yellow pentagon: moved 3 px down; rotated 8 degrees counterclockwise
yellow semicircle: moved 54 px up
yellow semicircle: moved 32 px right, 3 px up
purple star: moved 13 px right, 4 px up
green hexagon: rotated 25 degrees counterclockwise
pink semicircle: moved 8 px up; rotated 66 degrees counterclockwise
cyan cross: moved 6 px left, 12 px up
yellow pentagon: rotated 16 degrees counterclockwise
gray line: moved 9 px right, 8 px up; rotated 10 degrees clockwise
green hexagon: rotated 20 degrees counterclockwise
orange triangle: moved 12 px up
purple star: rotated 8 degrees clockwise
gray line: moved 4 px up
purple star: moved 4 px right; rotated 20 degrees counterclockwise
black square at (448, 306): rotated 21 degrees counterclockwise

******************************

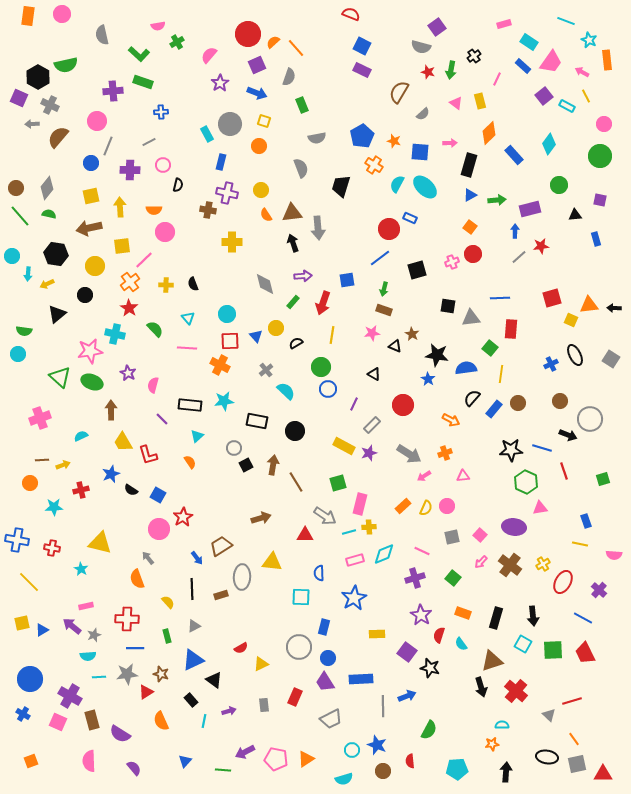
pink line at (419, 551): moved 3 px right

******************************

Format the records as a numbered list, from the line with "yellow pentagon: moved" up to and including the line with "purple star: moved 4", leaving out any blank lines.

REPLY TO THE TASK:
1. yellow pentagon: moved 3 px down; rotated 8 degrees counterclockwise
2. yellow semicircle: moved 54 px up
3. yellow semicircle: moved 32 px right, 3 px up
4. purple star: moved 13 px right, 4 px up
5. green hexagon: rotated 25 degrees counterclockwise
6. pink semicircle: moved 8 px up; rotated 66 degrees counterclockwise
7. cyan cross: moved 6 px left, 12 px up
8. yellow pentagon: rotated 16 degrees counterclockwise
9. gray line: moved 9 px right, 8 px up; rotated 10 degrees clockwise
10. green hexagon: rotated 20 degrees counterclockwise
11. orange triangle: moved 12 px up
12. purple star: rotated 8 degrees clockwise
13. gray line: moved 4 px up
14. purple star: moved 4 px right; rotated 20 degrees counterclockwise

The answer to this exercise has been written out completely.